>>>>>
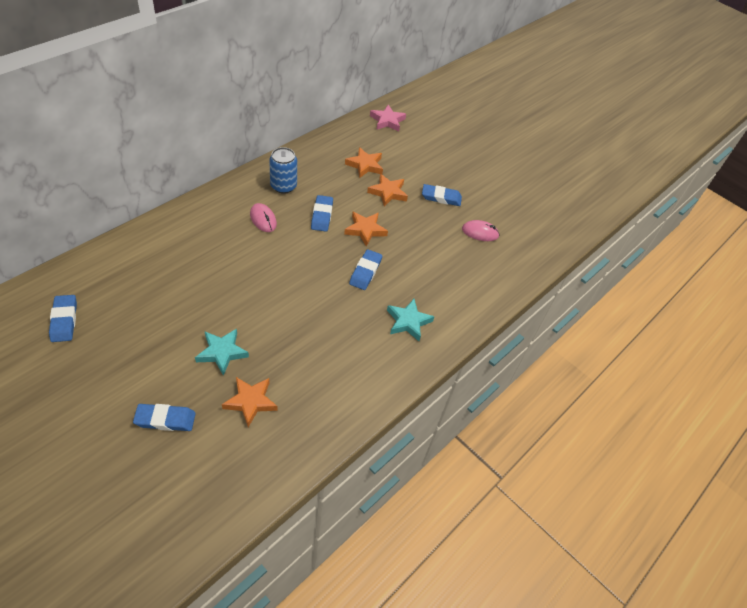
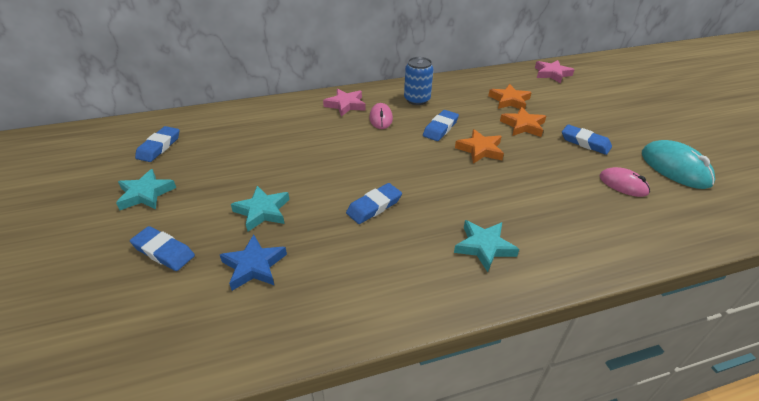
camera: 35 degrees right, 10 degrees down
orange star [222,377,278,427] -> blue star [220,234,287,291]
blue eraser [349,249,382,290] -> blue eraser moved to [346,183,402,224]
none -> turquoise star [116,169,176,210]
none -> pink star [323,89,365,117]
none -> turquoise mouse [642,140,715,189]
<<<<<
- [Aim of the exercise]
Exclude every picture and copy the remaining data exactly.

- [Reply]
camera: 35 degrees right, 10 degrees down
orange star [222,377,278,427] -> blue star [220,234,287,291]
blue eraser [349,249,382,290] -> blue eraser moved to [346,183,402,224]
none -> turquoise star [116,169,176,210]
none -> pink star [323,89,365,117]
none -> turquoise mouse [642,140,715,189]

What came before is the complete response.